**YOUR TASK:** For the data below, report how many lines contain the string "none" and write nothing more.

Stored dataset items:
++++++++++

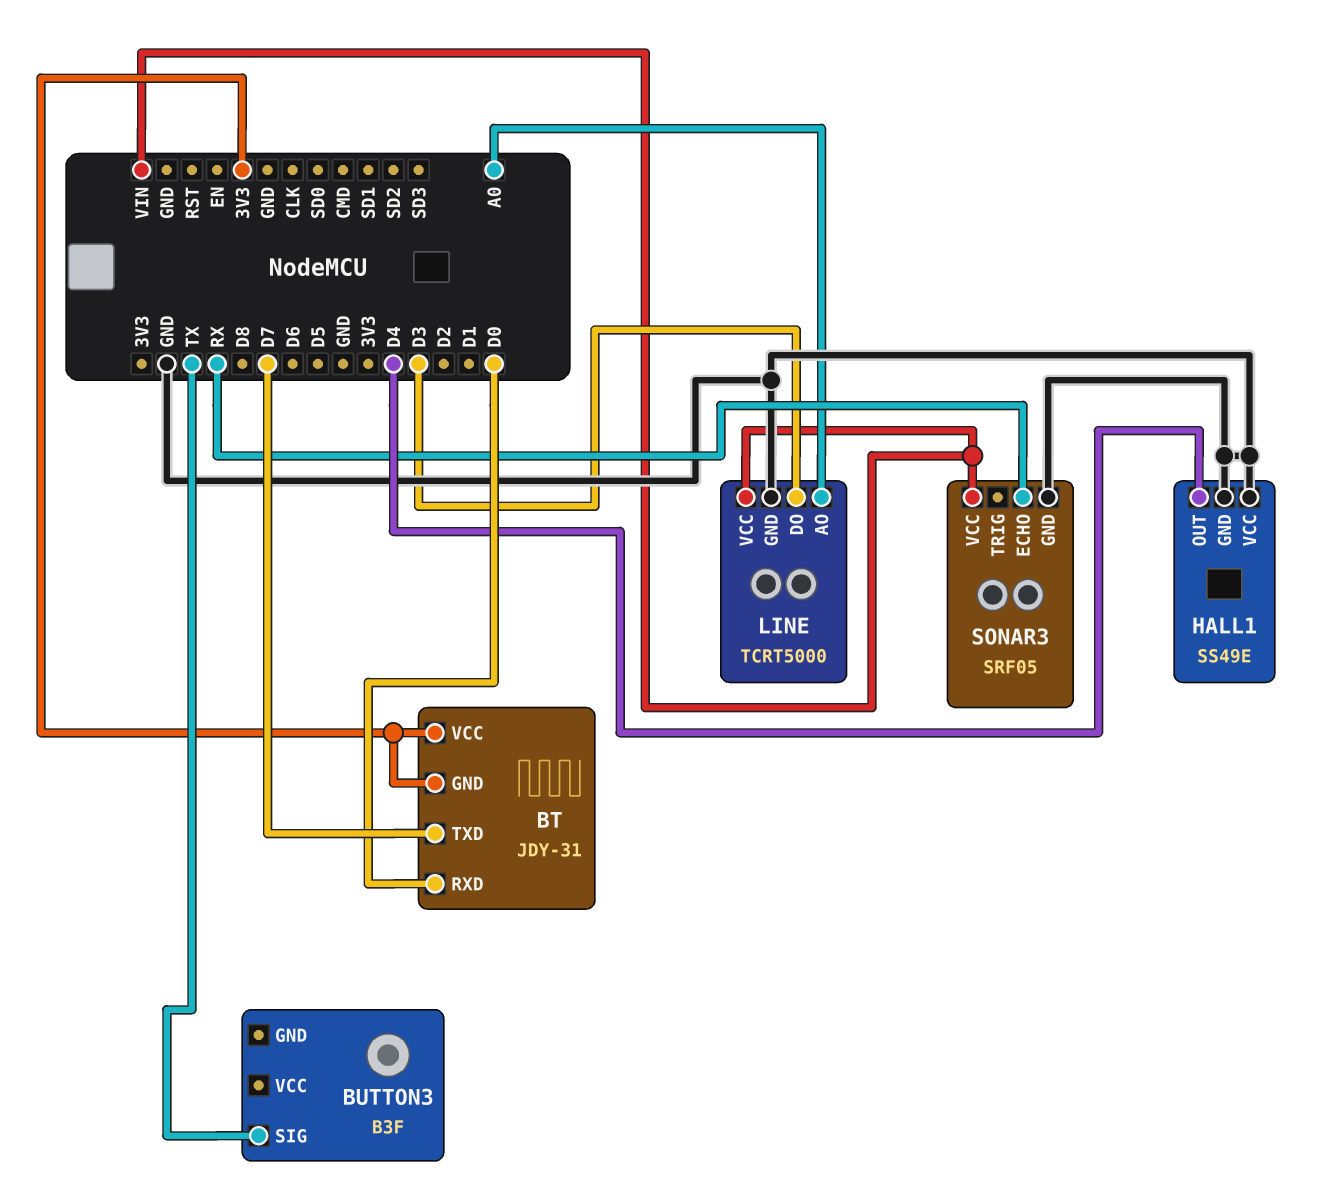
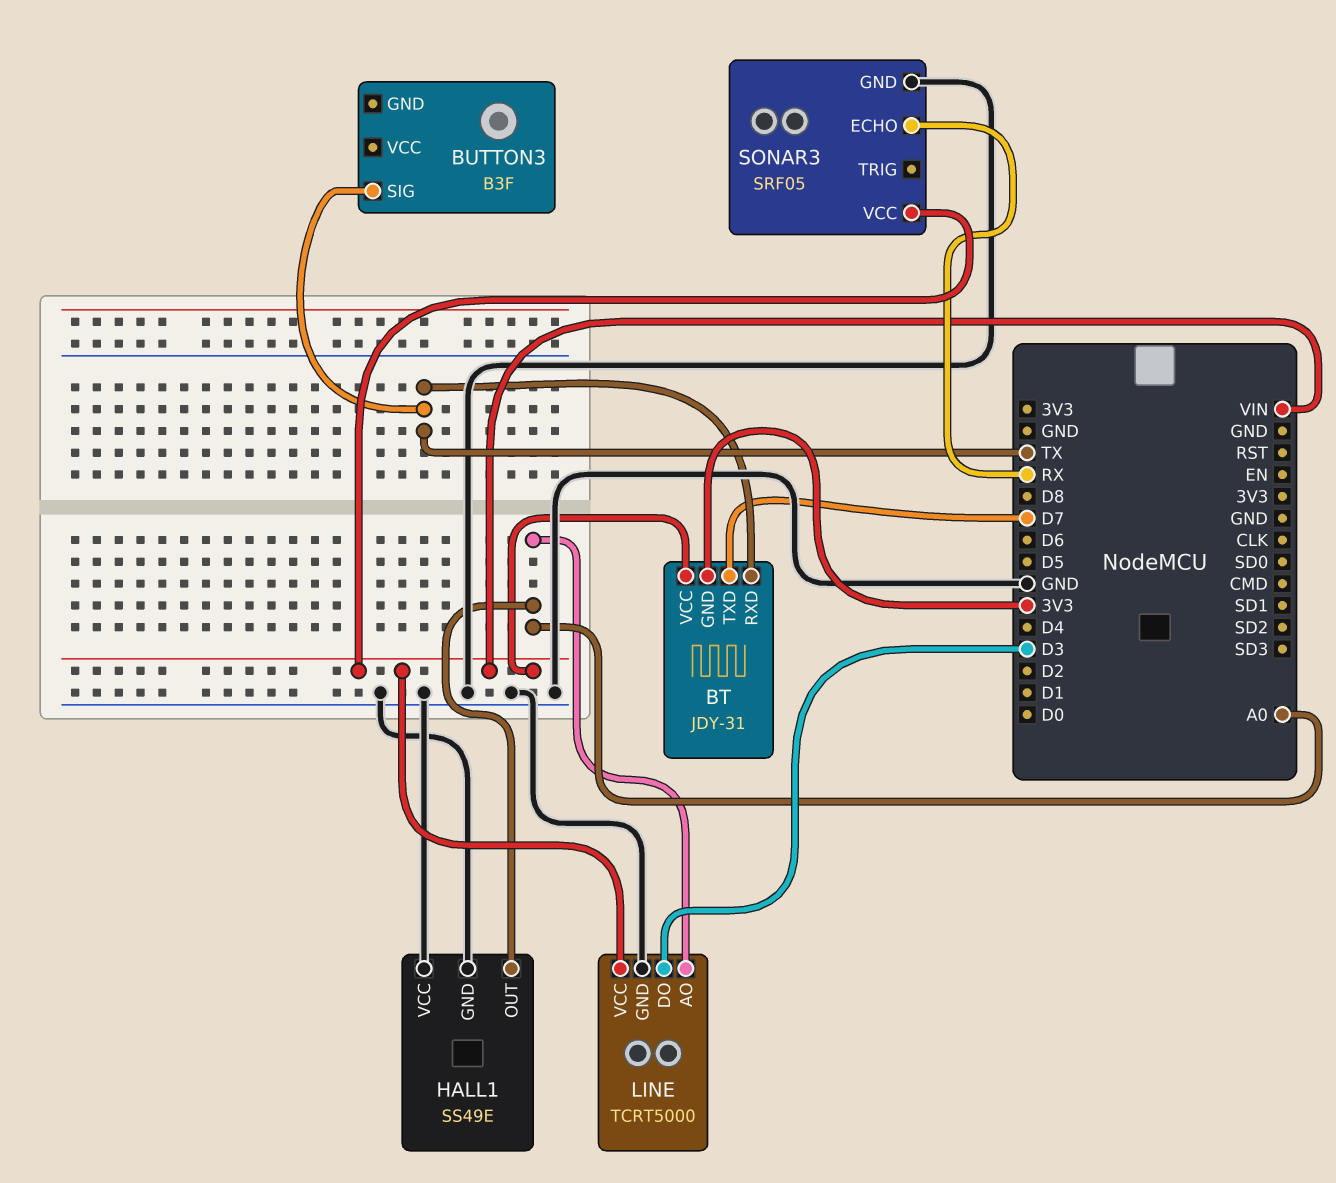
BT pin RXD: D0 -> TX
BT pin VCC: 3V3 -> VIN
HALL1 pin OUT: D4 -> A0

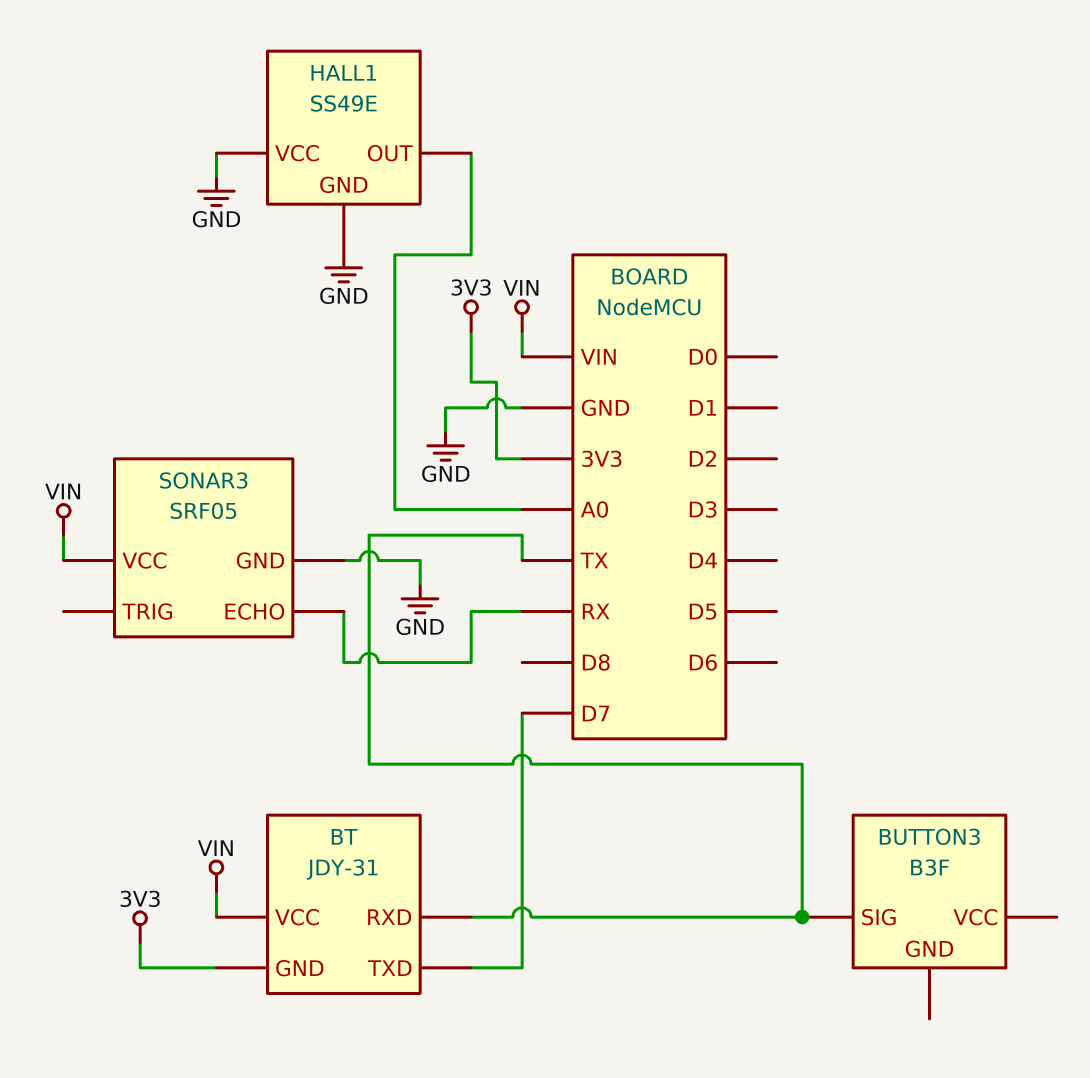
LINE: TCRT5000 -> none
LINE pin AO: A0 -> none
LINE pin DO: D3 -> none
LINE pin GND: GND -> none
LINE pin VCC: VIN -> none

++++++++++

**ANSWER TO THE EXERCISE:** 5